**Your assignment:** Copy every entry word for word. Skip the pictures.

**Available records:**
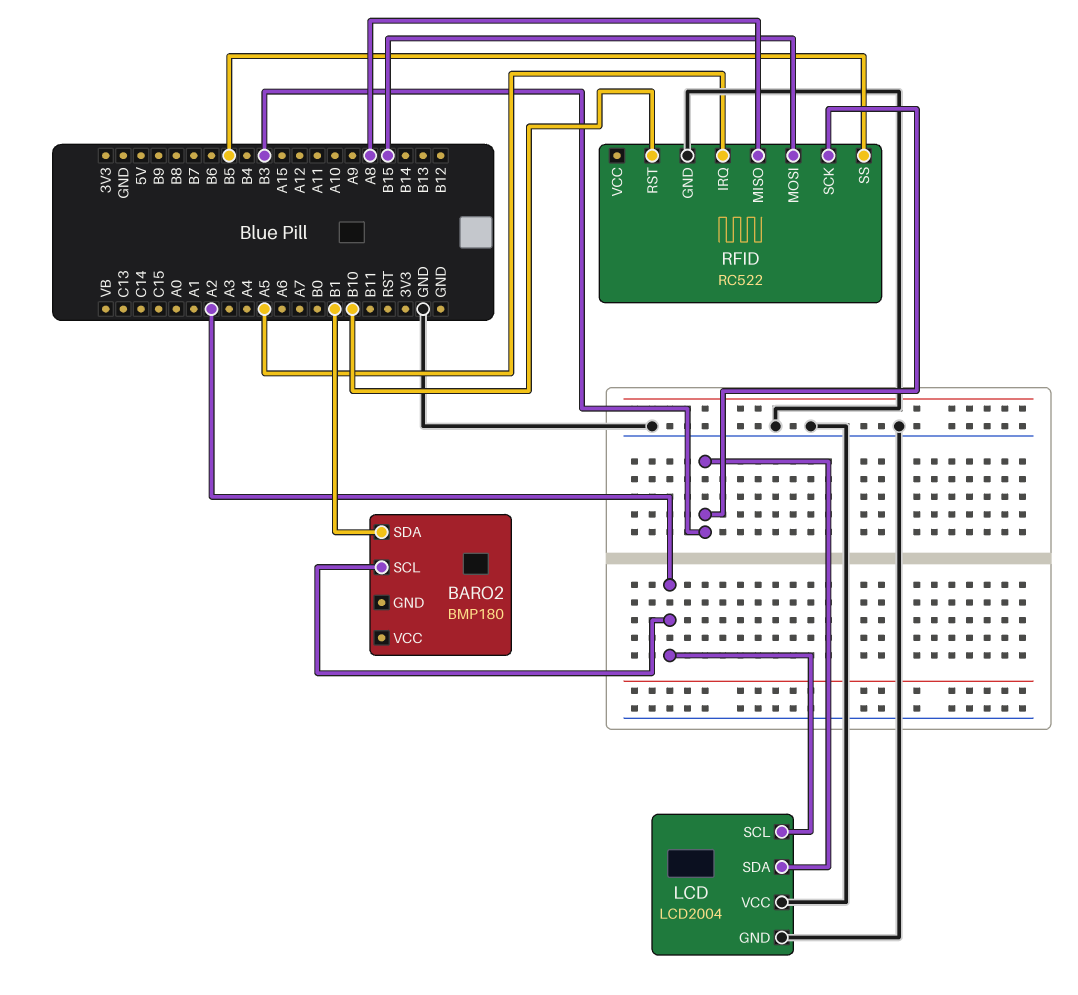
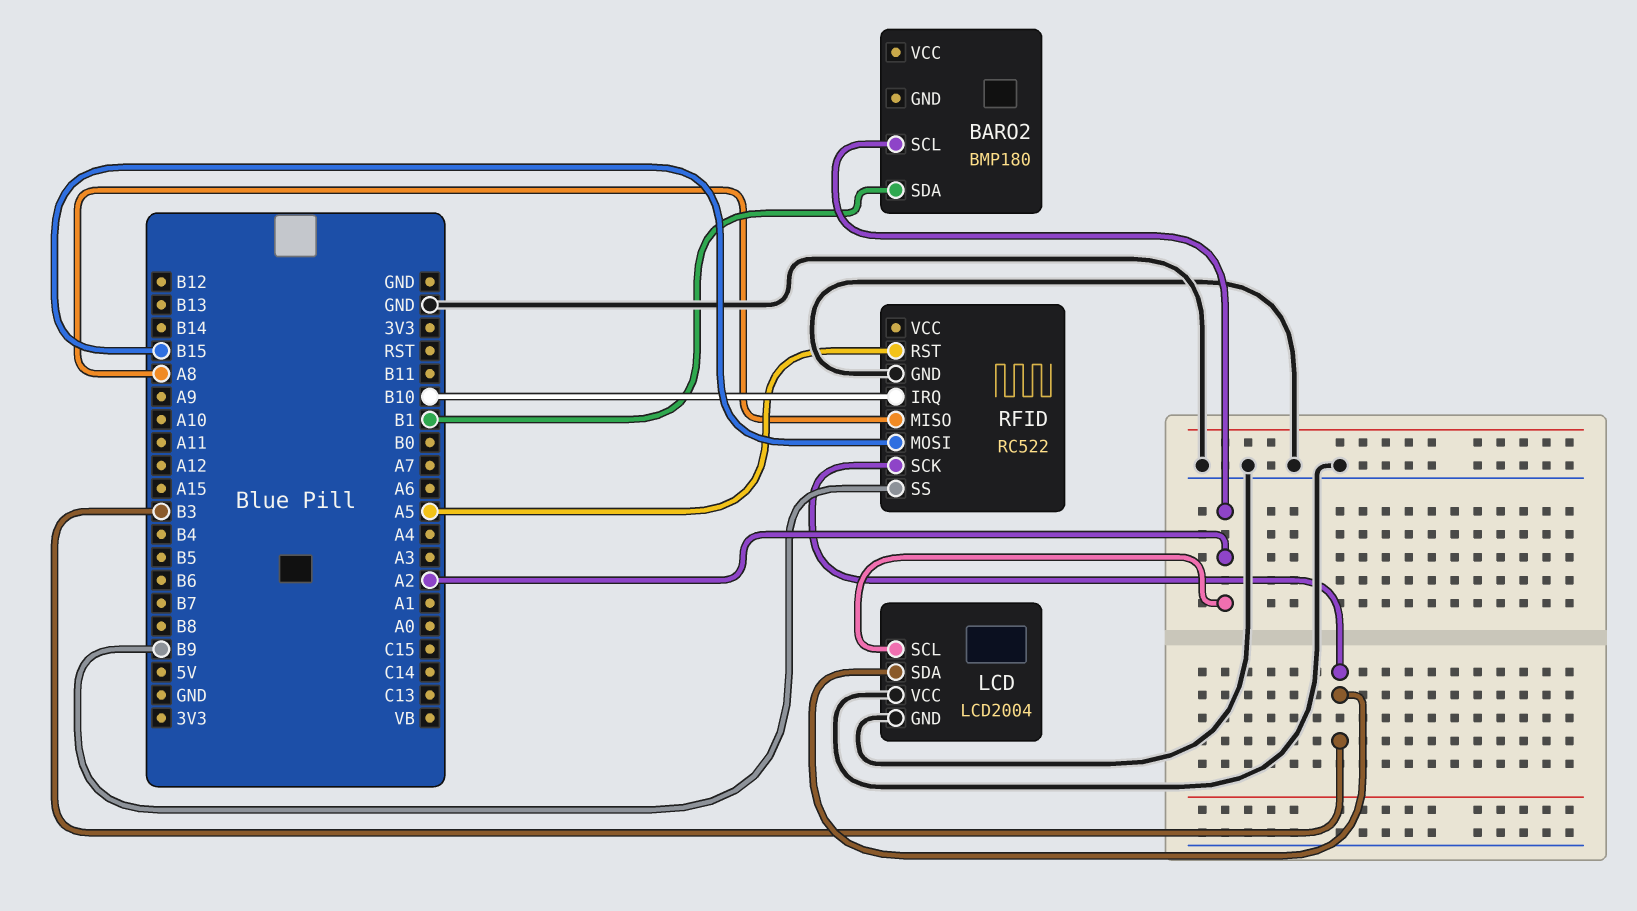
RFID pin IRQ: A5 -> B10
RFID pin RST: B10 -> A5
RFID pin SS: B5 -> B9

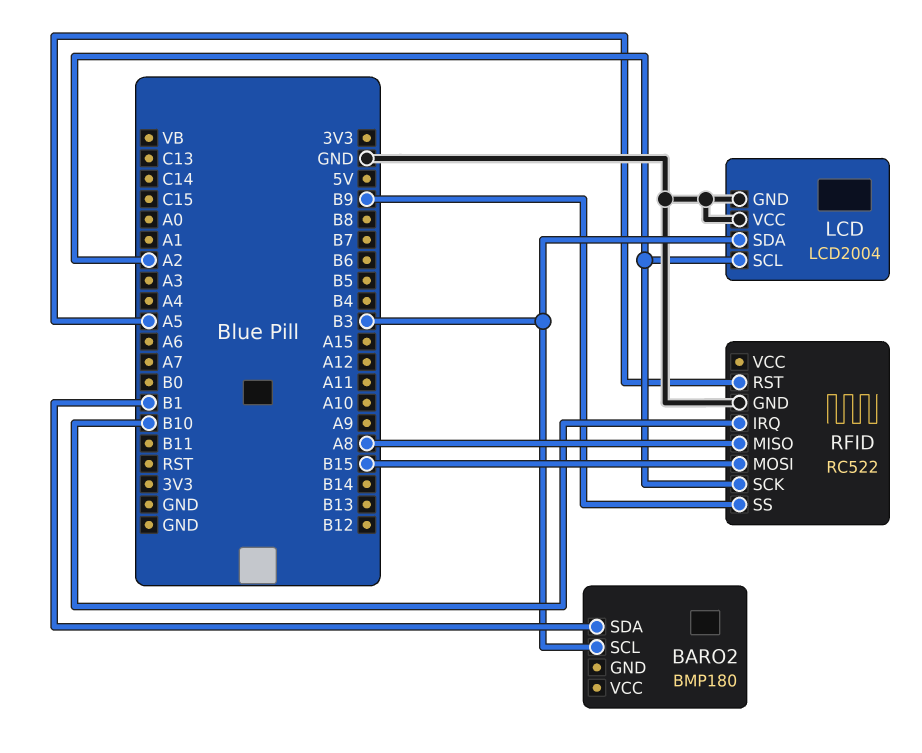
BARO2 pin SCL: A2 -> B3
RFID pin SCK: B3 -> A2

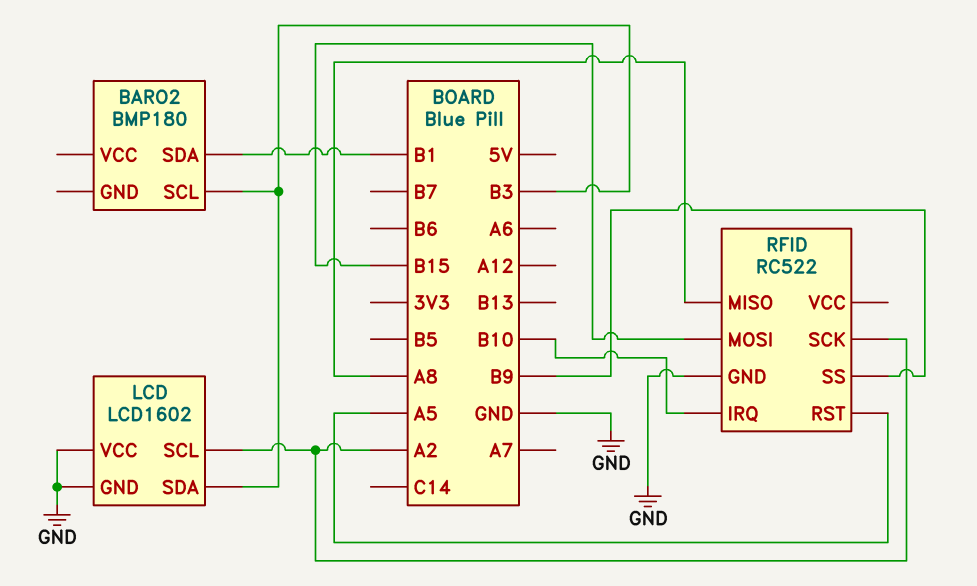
LCD: LCD2004 -> LCD1602

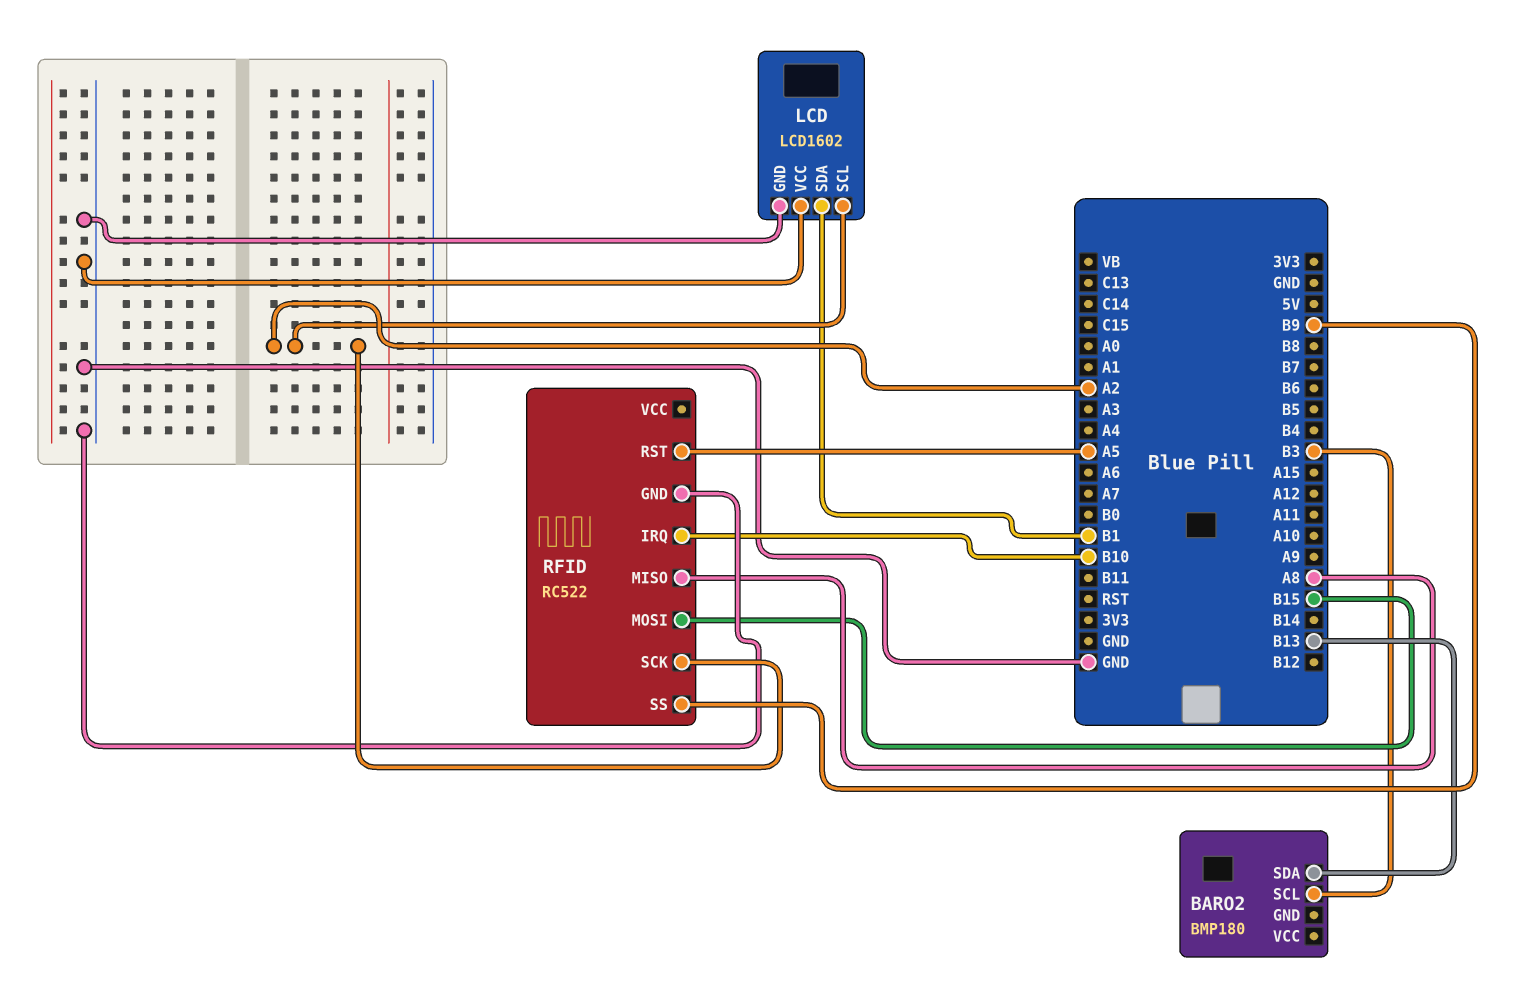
BARO2 pin SDA: B1 -> B13
LCD pin SDA: B3 -> B1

**The answer:**
RFID pin IRQ: A5 -> B10
RFID pin RST: B10 -> A5
RFID pin SS: B5 -> B9

BARO2 pin SCL: A2 -> B3
RFID pin SCK: B3 -> A2

LCD: LCD2004 -> LCD1602

BARO2 pin SDA: B1 -> B13
LCD pin SDA: B3 -> B1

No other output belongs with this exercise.